* [WHAT TO DO]:
Retype the listing below exactly, pictures removed.

* [GIVEN INFORMATION]:

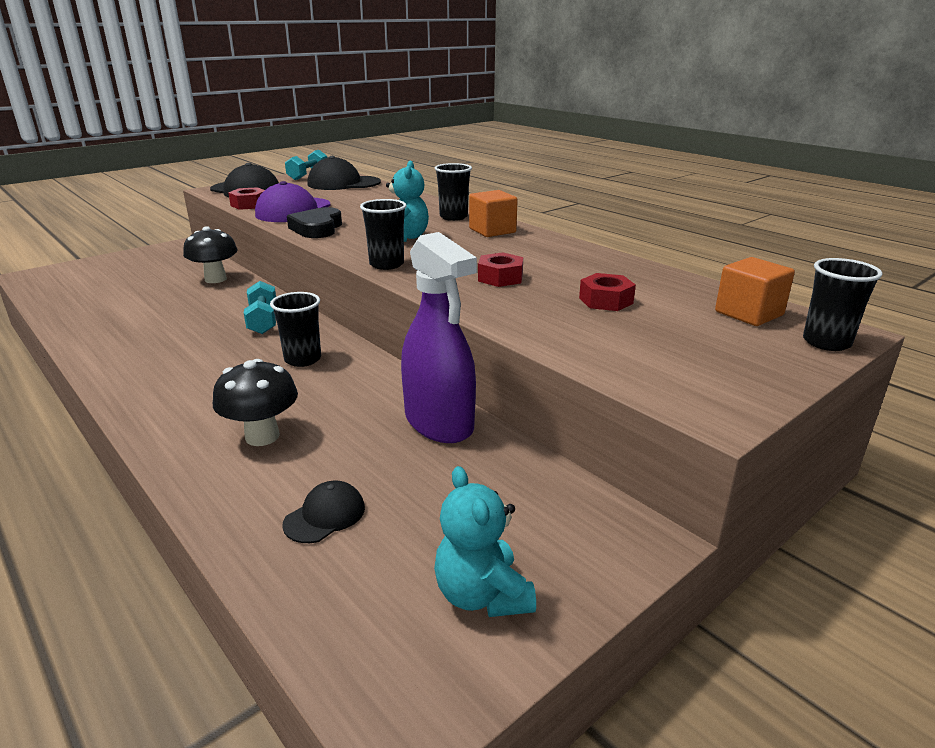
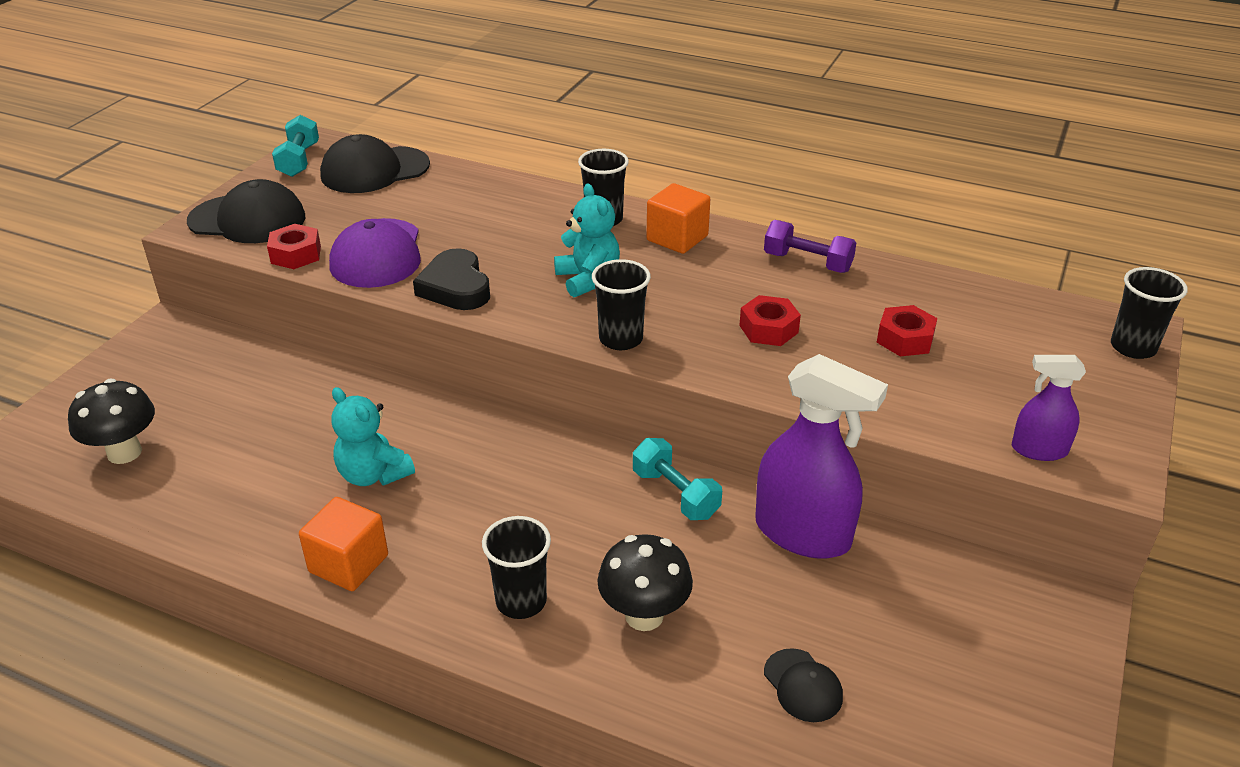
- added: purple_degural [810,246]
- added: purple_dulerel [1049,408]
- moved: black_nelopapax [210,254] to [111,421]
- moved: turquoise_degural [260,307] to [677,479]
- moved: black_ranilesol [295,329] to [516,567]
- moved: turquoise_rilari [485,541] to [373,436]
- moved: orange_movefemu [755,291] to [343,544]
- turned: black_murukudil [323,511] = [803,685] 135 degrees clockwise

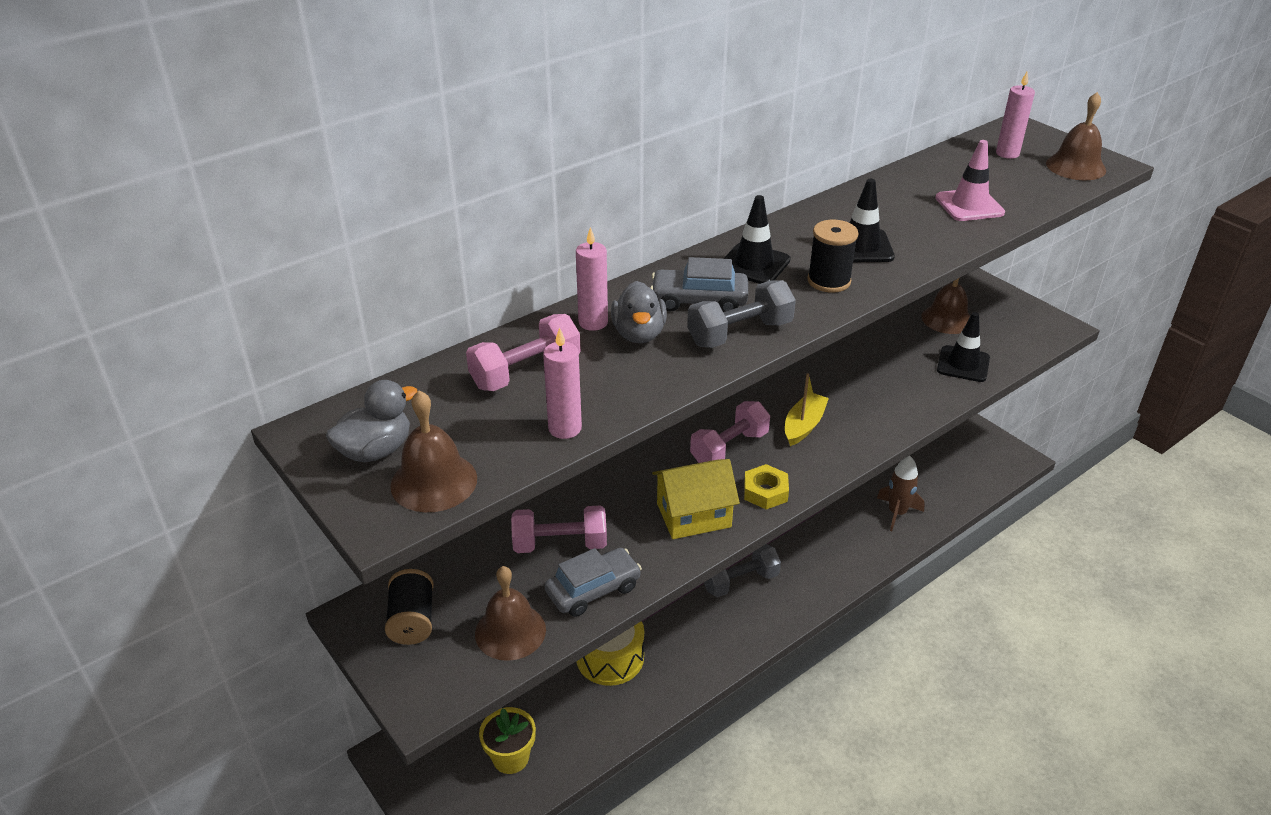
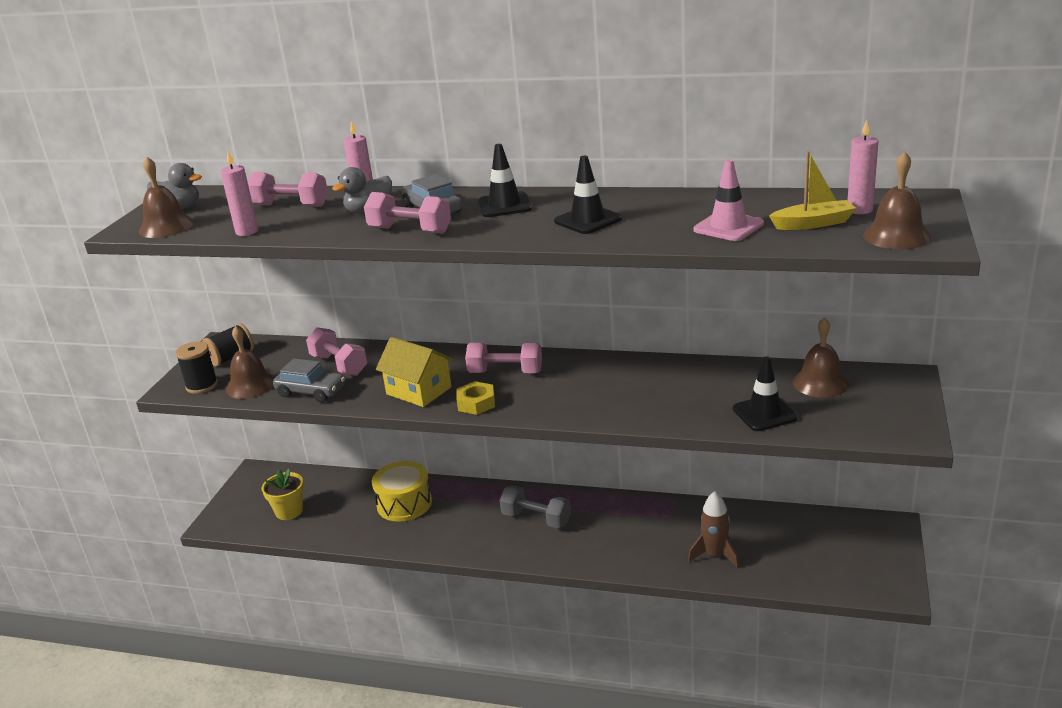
- moved:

* [EXERCISE RESPONSE]:
- added: purple_degural [810,246]
- added: purple_dulerel [1049,408]
- moved: black_nelopapax [210,254] to [111,421]
- moved: turquoise_degural [260,307] to [677,479]
- moved: black_ranilesol [295,329] to [516,567]
- moved: turquoise_rilari [485,541] to [373,436]
- moved: orange_movefemu [755,291] to [343,544]
- turned: black_murukudil [323,511] = [803,685] 135 degrees clockwise

- moved:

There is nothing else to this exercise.